(Exercise directions): Compute how many lines below contain the word "ring" and respond with that number only.

(Data provided):
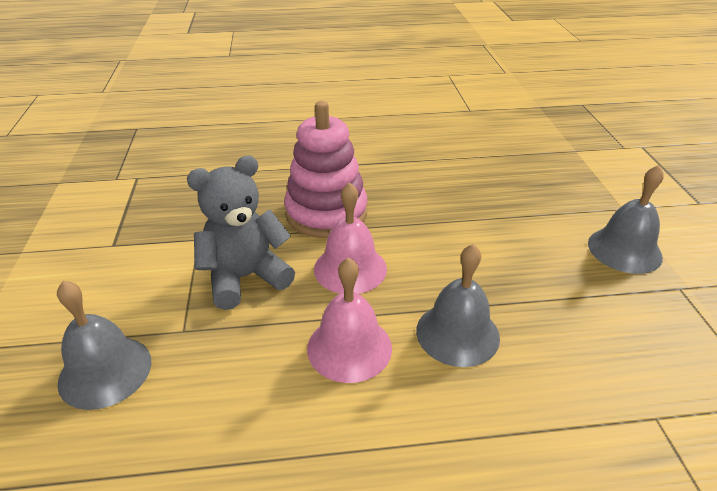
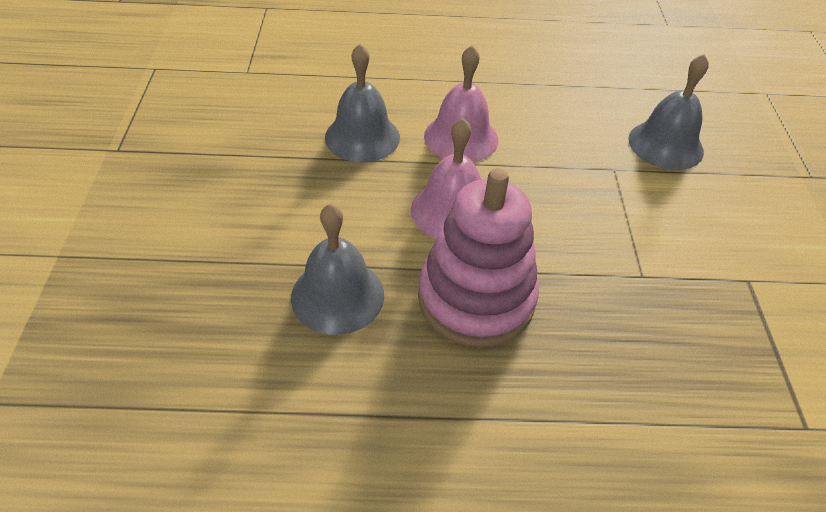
camera: 175 degrees left, 10 degrees up
grey teddy bear [187,155,295,310] -> none
grey bell [588,165,664,274] -> grey bell moved to [291,203,384,335]

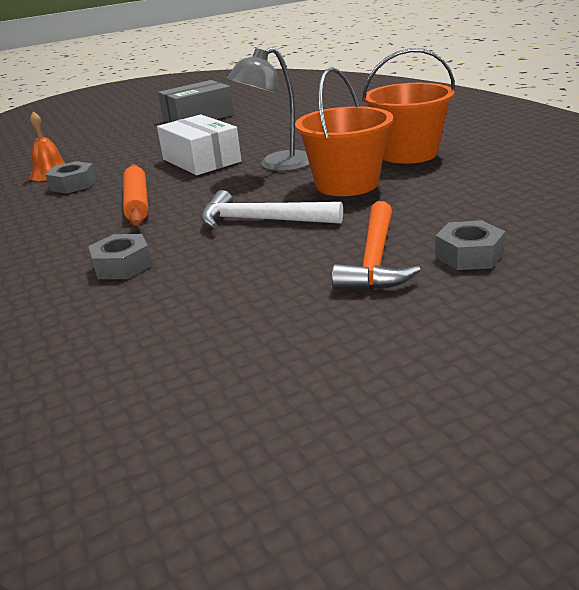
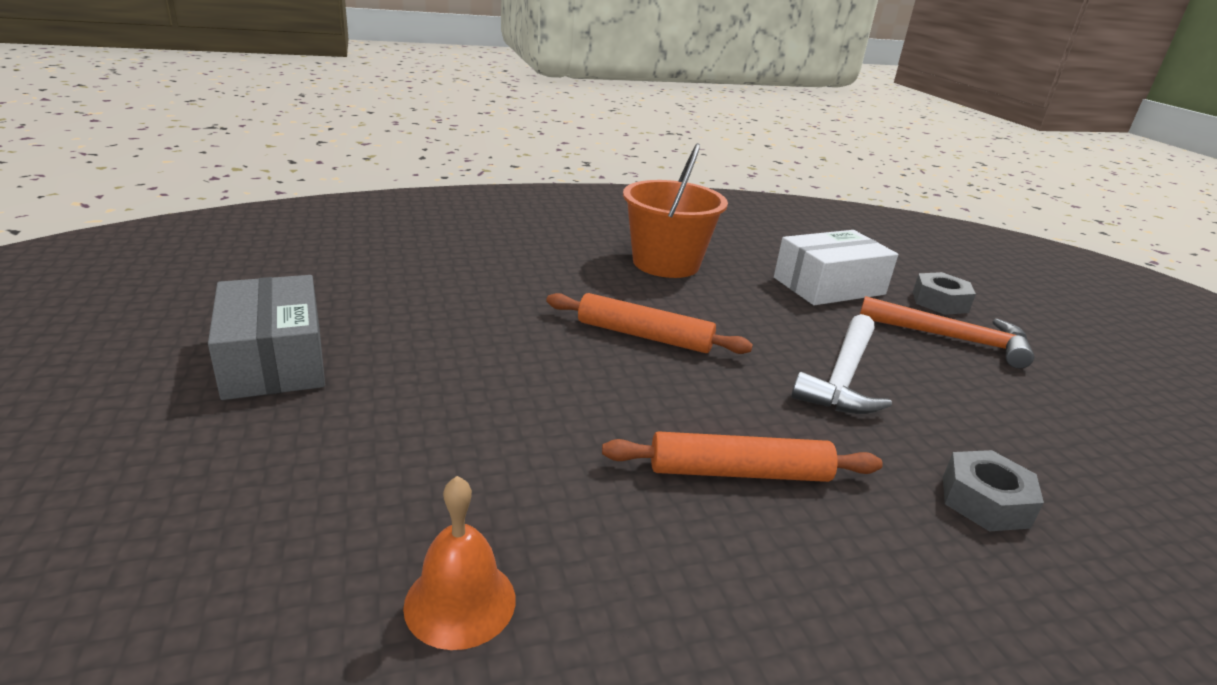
camera: 85 degrees left, 0 degrees up
grey nut [46,161,96,194] -> none
white box [157,114,242,175] -> white box moved to [774,230,898,305]
grey lamp [227,47,310,171] -> orange rolling pin [546,293,753,354]
orange bucket [295,67,393,196] -> none

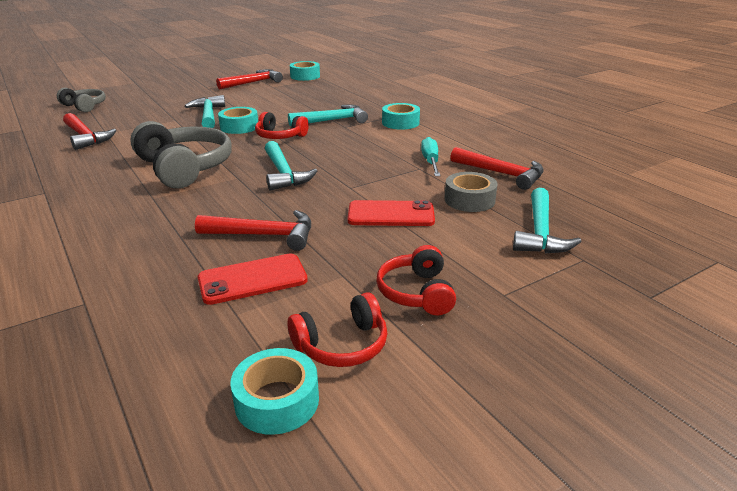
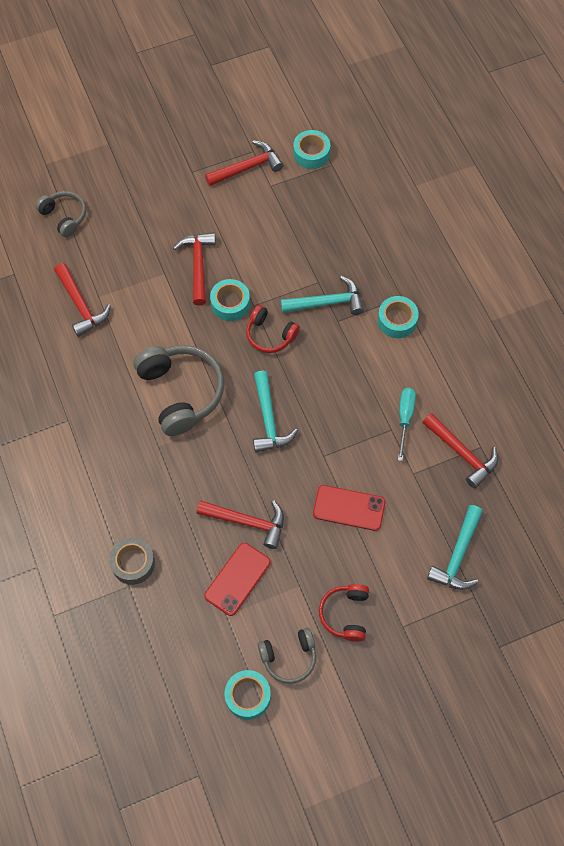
camera: 10 degrees right, 35 degrees up
turquoise hammer [185,95,225,128] -> red hammer [173,233,216,306]
red phone [198,254,308,305] -> red phone turned 45 degrees counterclockwise [204,543,271,616]
red headphones [288,292,388,367] -> grey headphones [258,628,316,684]
grey tape [445,172,498,212] -> grey tape moved to [109,538,155,585]

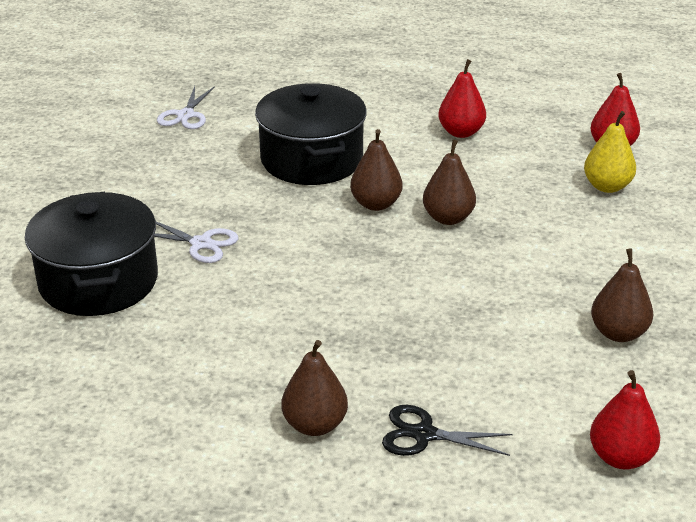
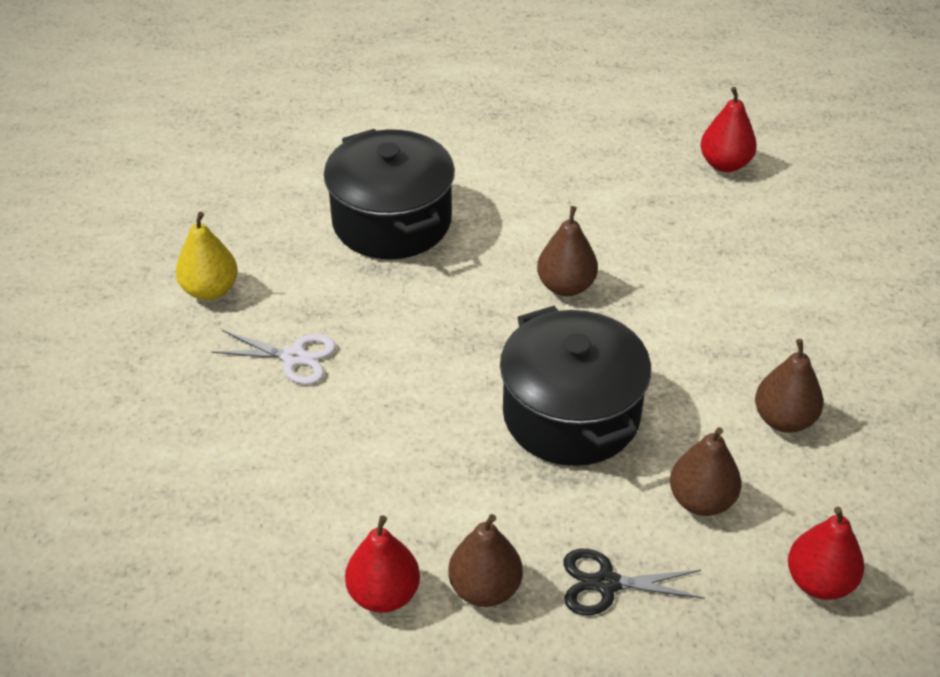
camera: 10 degrees left, 10 degrees up
black pot [25,192,158,316] -> black pot moved to [500,306,651,466]
white scissors [157,86,215,129] -> none
brown pear [350,129,403,211] -> brown pear moved to [670,427,741,516]
red pear [438,59,486,138] -> red pear moved to [345,515,420,613]
yellow pear [584,111,636,193] -> yellow pear moved to [176,212,238,300]

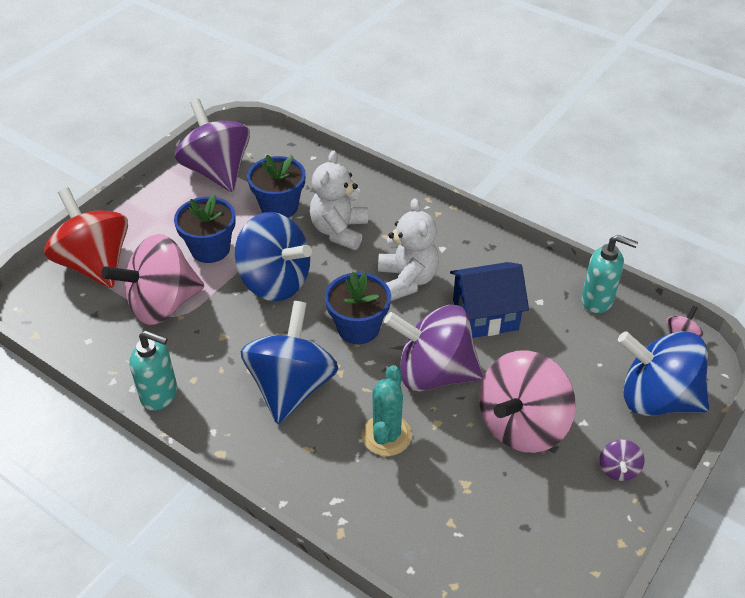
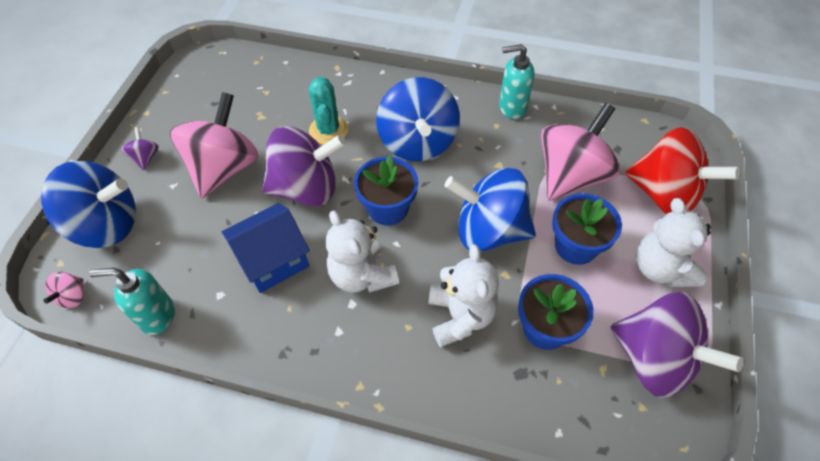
camera: 160 degrees right, 10 degrees up
none -> white teddy bear [636,198,711,287]

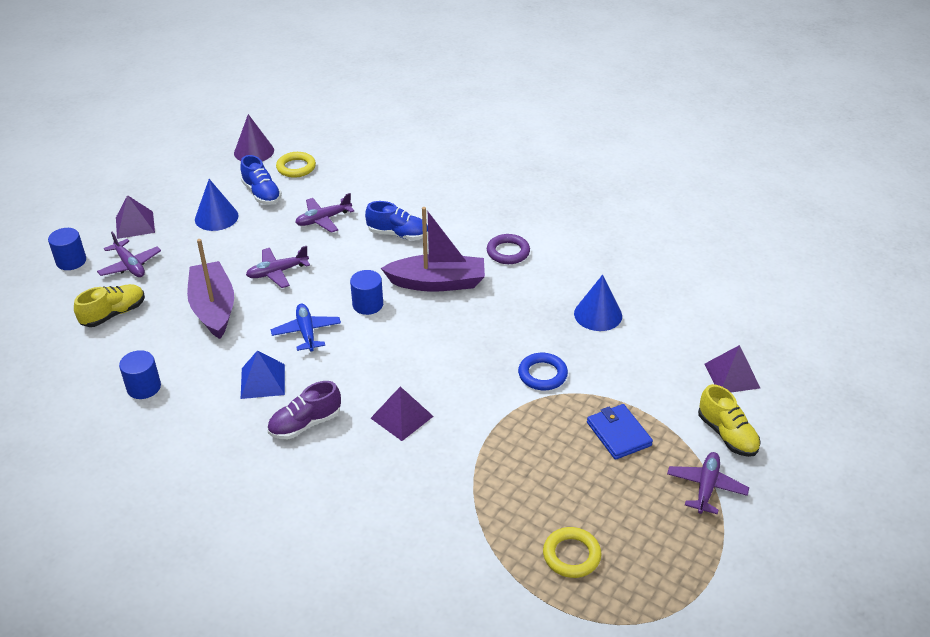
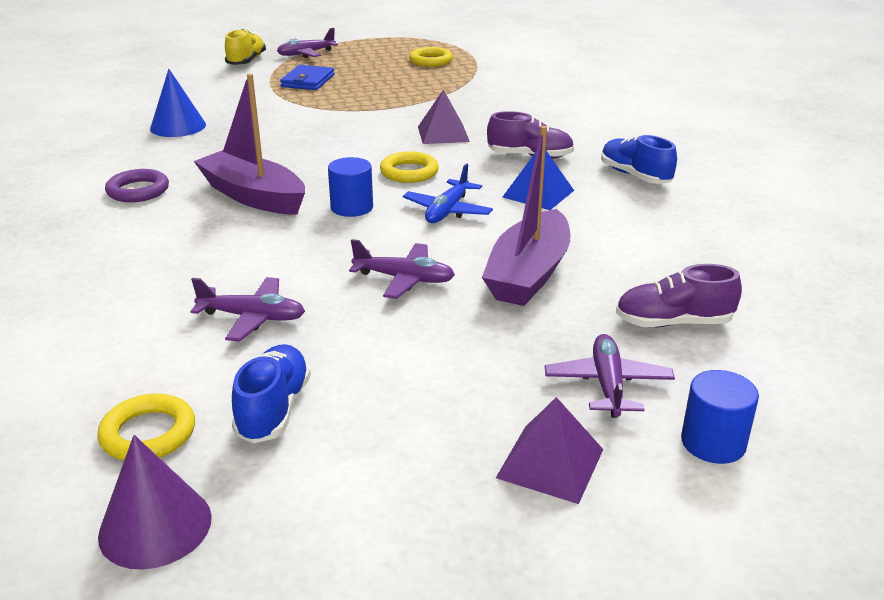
camera: 140 degrees left, 10 degrees down
yellow shoe [74,284,145,327] -> purple shoe [616,264,742,328]
blue cylinder [119,350,161,399] -> none
blue cone [195,179,239,231] -> none
blue shoe [365,201,428,240] -> blue shoe moved to [601,135,677,184]
blue ring [518,353,568,390] -> none
purple pyramid [704,345,760,392] -> none
none -> yellow ring [380,152,439,183]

(Exercise output): 2